◆ SUPPLIED DATA:
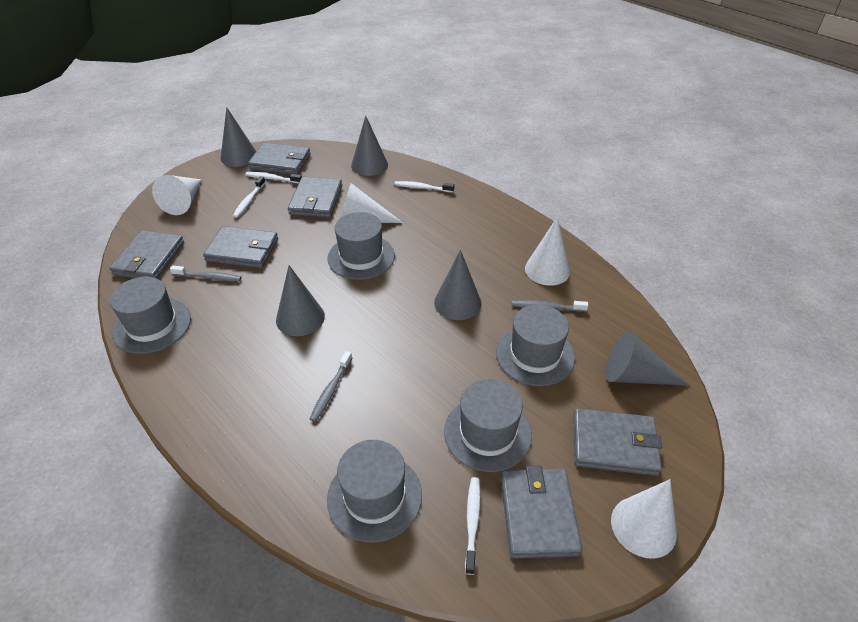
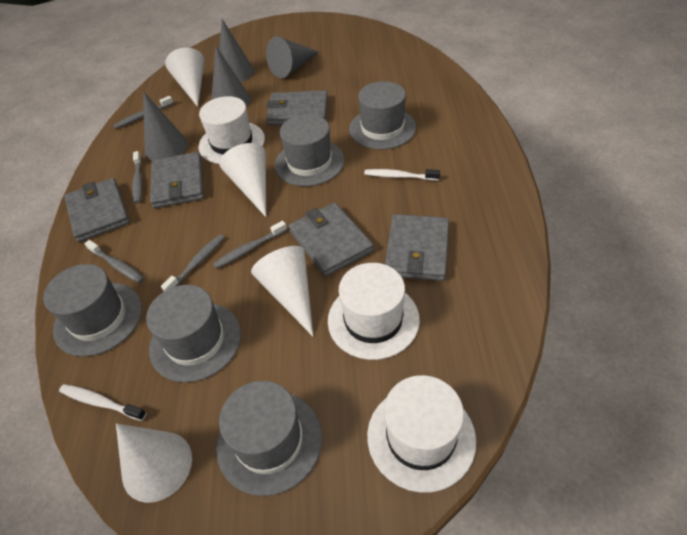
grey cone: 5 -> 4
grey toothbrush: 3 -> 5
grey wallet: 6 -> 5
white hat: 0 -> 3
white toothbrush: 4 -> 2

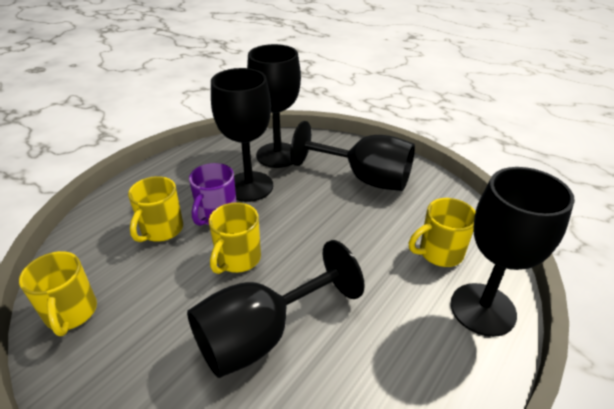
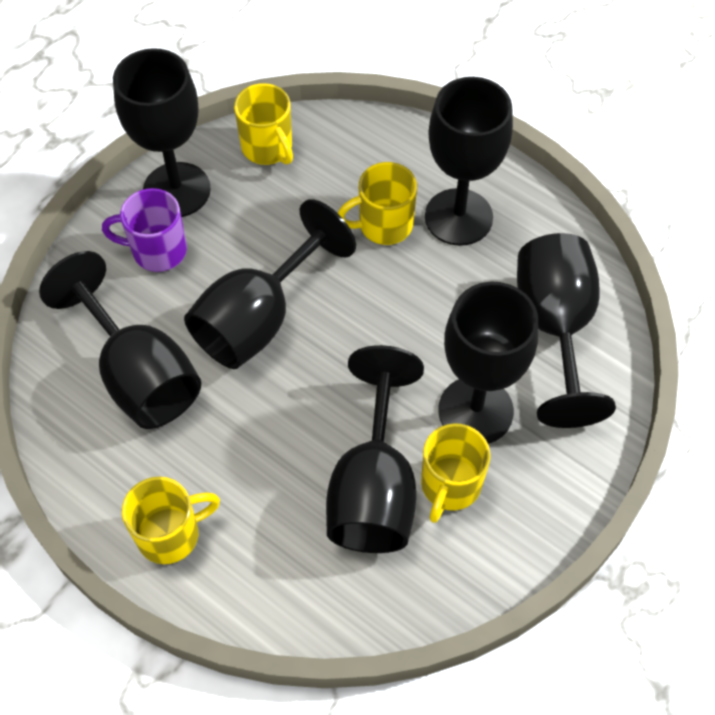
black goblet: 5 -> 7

◆ HOW TO COMPLETE THIS TASK:
Work out how many lines of the data hold the string "toothbrush". Reply with that number alone.

◆ YOUR RESPONSE:
2